YOUR INSTRUCTIONS | Go through the data and say how many lines include the string "bulb"; return only the figure.

GIVEN DATA |
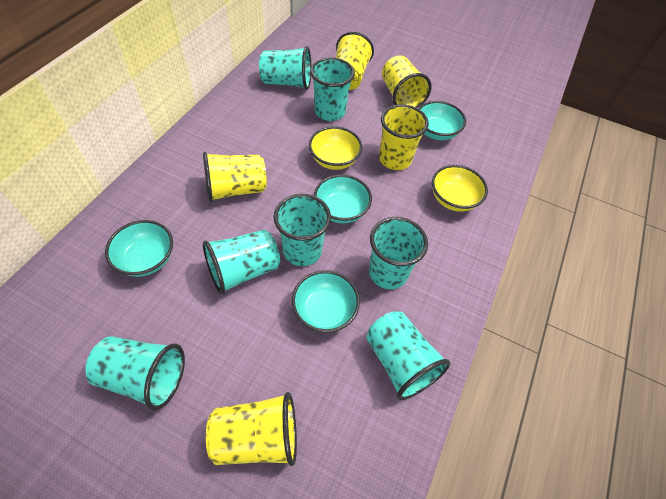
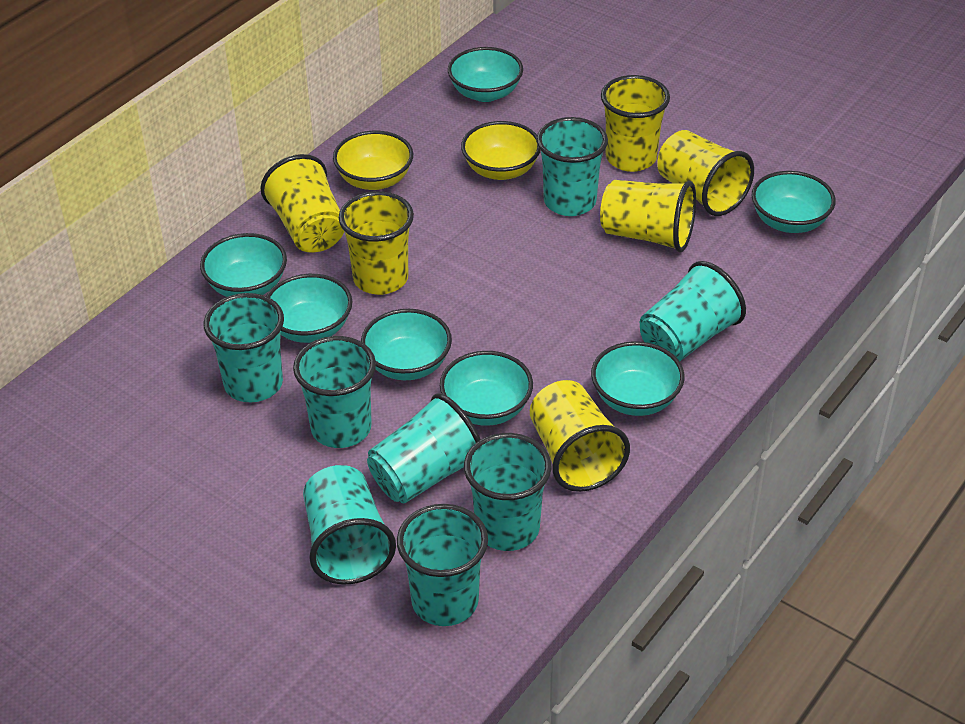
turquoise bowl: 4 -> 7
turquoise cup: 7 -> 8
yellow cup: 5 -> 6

...

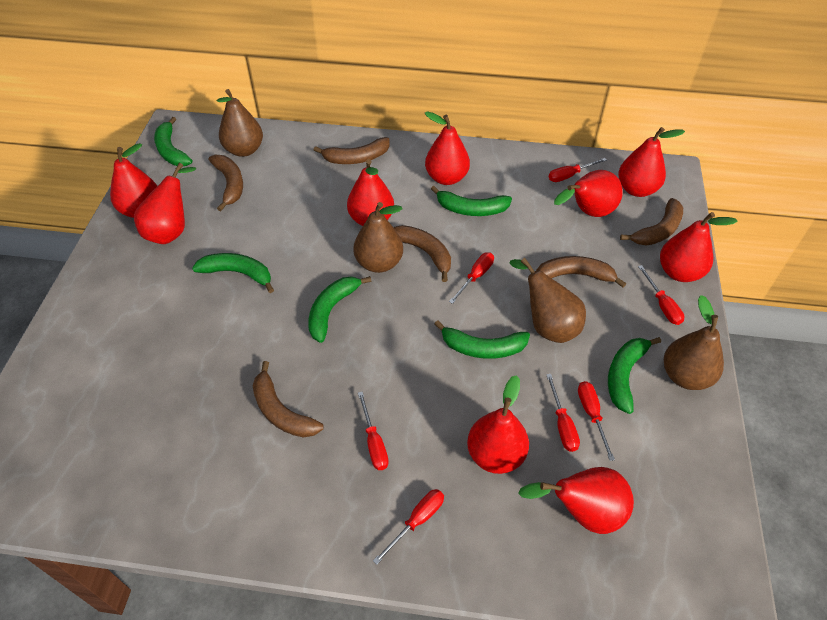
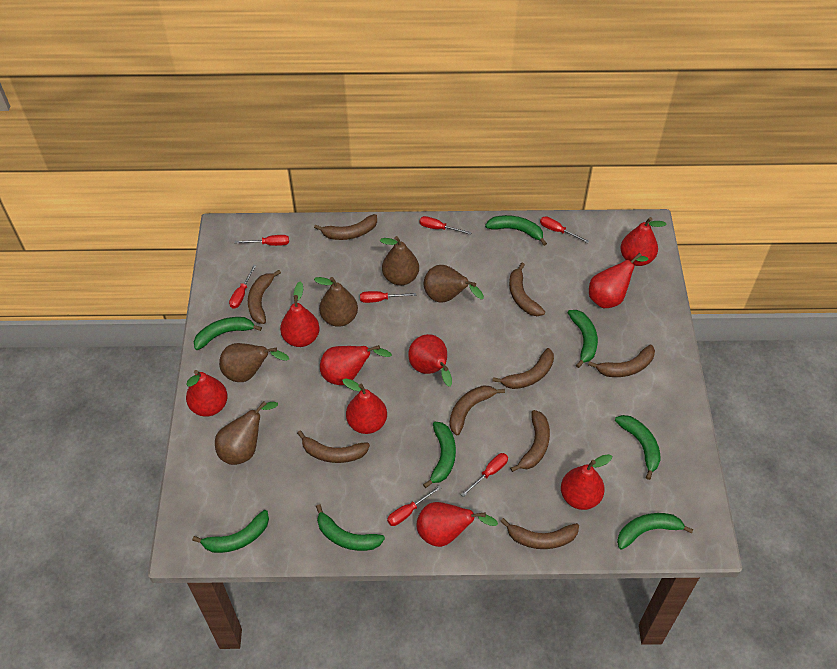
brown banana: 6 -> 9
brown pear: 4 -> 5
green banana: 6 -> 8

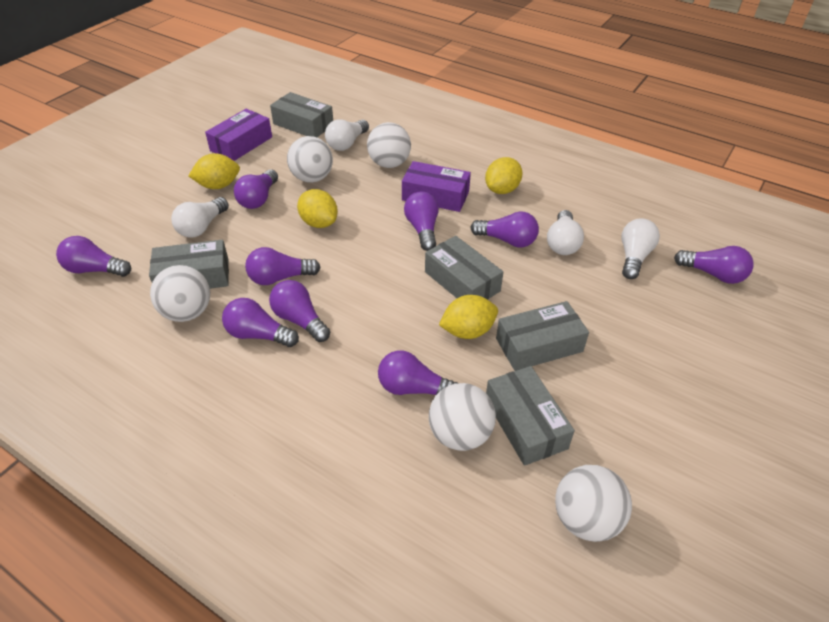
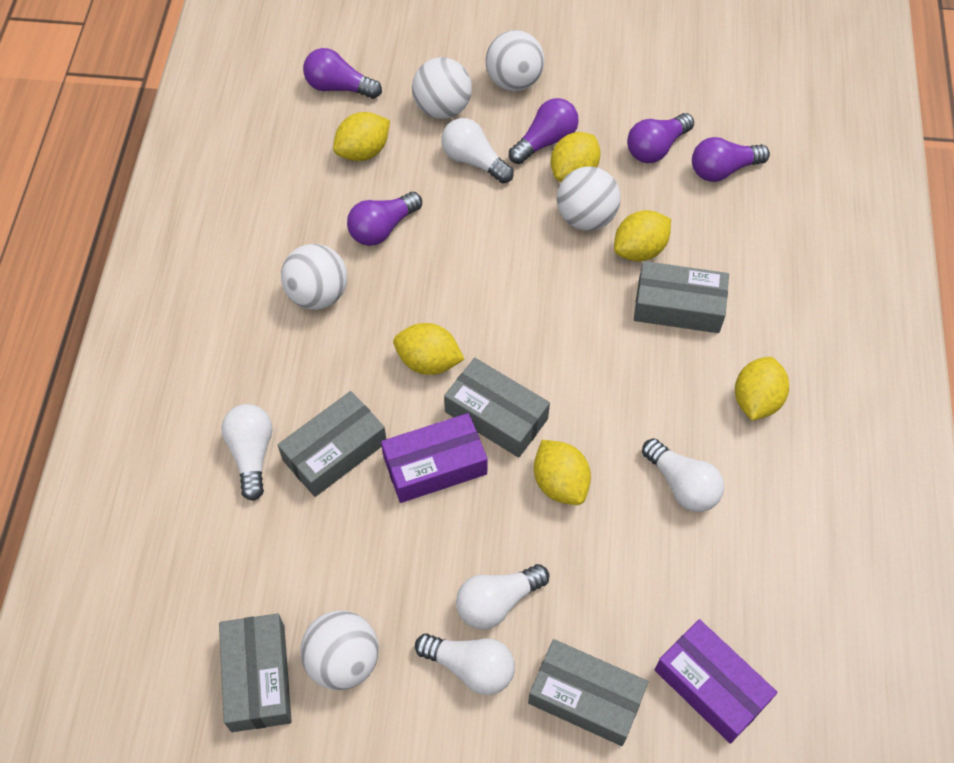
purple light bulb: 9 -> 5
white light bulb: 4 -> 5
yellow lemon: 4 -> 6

---

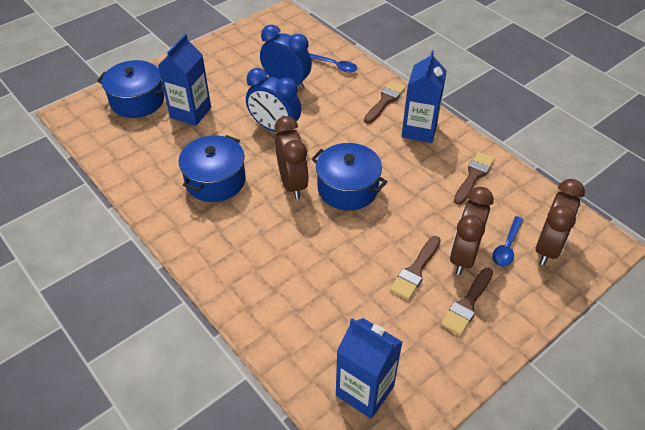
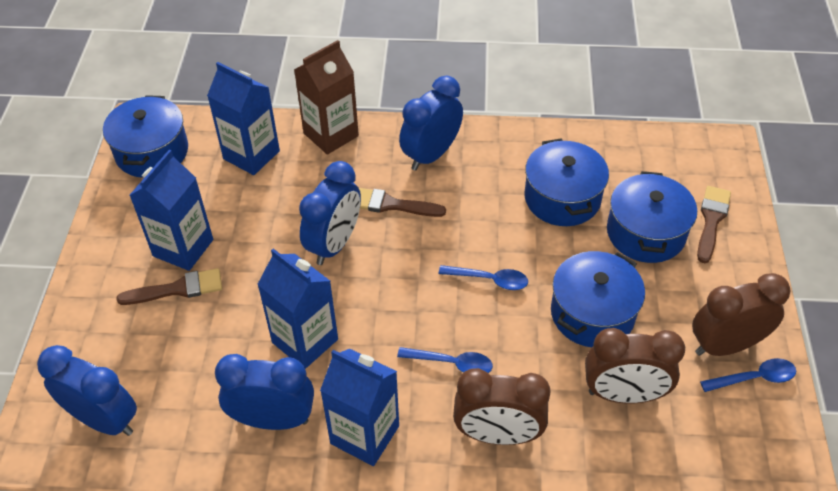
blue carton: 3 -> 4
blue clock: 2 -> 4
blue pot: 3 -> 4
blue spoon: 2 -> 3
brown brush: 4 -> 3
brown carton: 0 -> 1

ANSWER FOR THIS EXERCISE | 2